__Assigned task__. Lines below starting with the line with "(246, 465) = (334, 411): black" and going on through the line with "(306, 321) = (437, 202): turquoise" must be output exactly; the rest of the records must be left out.

***** Records for processing

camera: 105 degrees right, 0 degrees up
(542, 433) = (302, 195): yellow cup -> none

**********
***** Records for processing

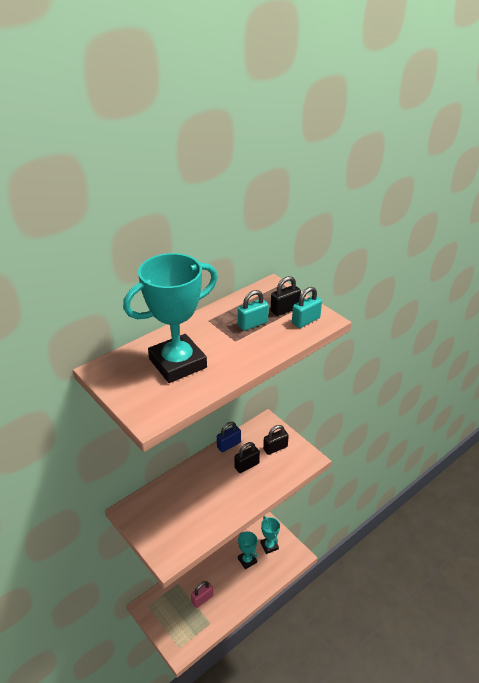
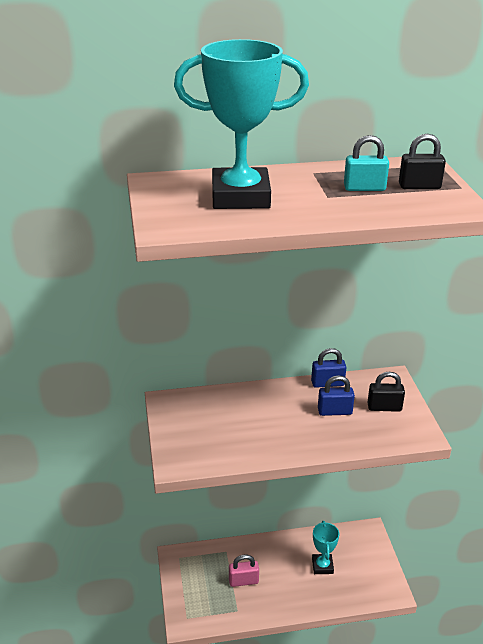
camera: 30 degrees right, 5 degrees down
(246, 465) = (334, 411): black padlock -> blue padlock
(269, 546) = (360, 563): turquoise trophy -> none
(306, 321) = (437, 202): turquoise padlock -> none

**********

__Answer for this exercise__.
(246, 465) = (334, 411): black padlock -> blue padlock
(269, 546) = (360, 563): turquoise trophy -> none
(306, 321) = (437, 202): turquoise padlock -> none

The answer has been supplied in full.